==== Data provided ====

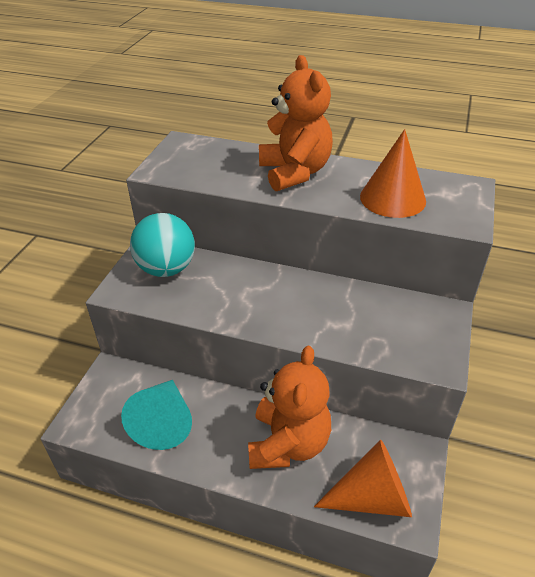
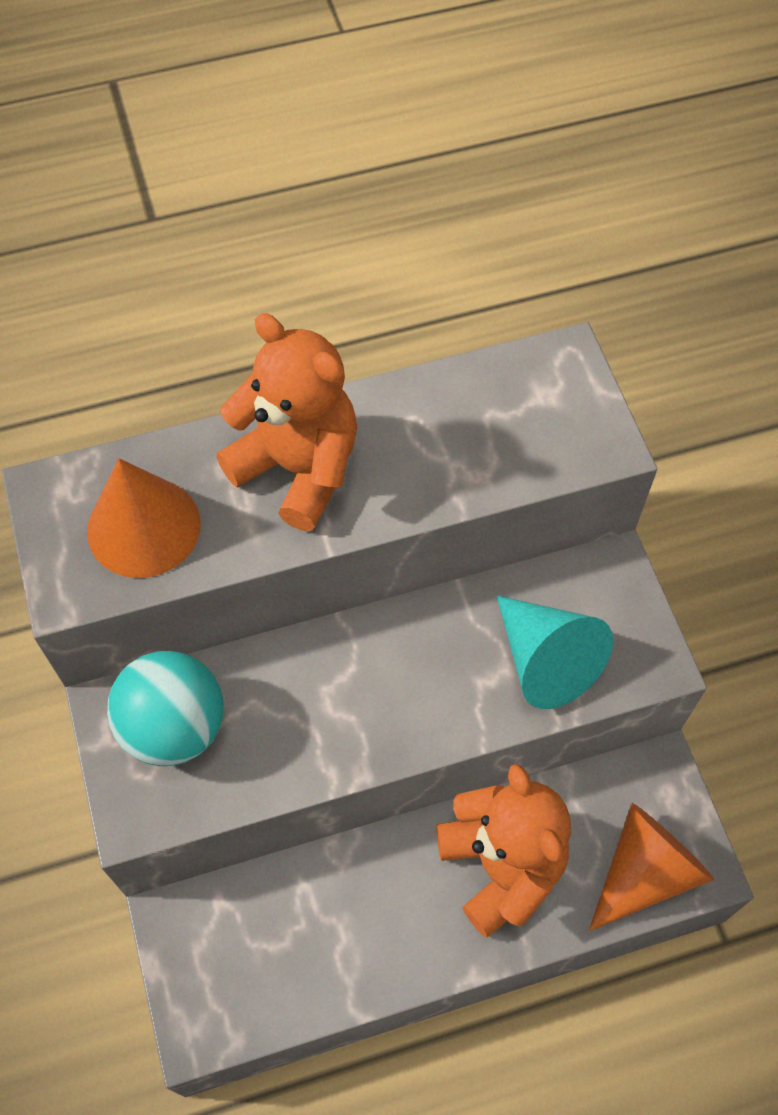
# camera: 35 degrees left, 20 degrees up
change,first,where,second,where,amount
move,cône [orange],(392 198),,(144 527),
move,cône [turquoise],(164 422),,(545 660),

====

◆ Assigned task
Please copy out each line of the listing above that contains the string "cône".

◆ Exercise result
move,cône [orange],(392 198),,(144 527),
move,cône [turquoise],(164 422),,(545 660),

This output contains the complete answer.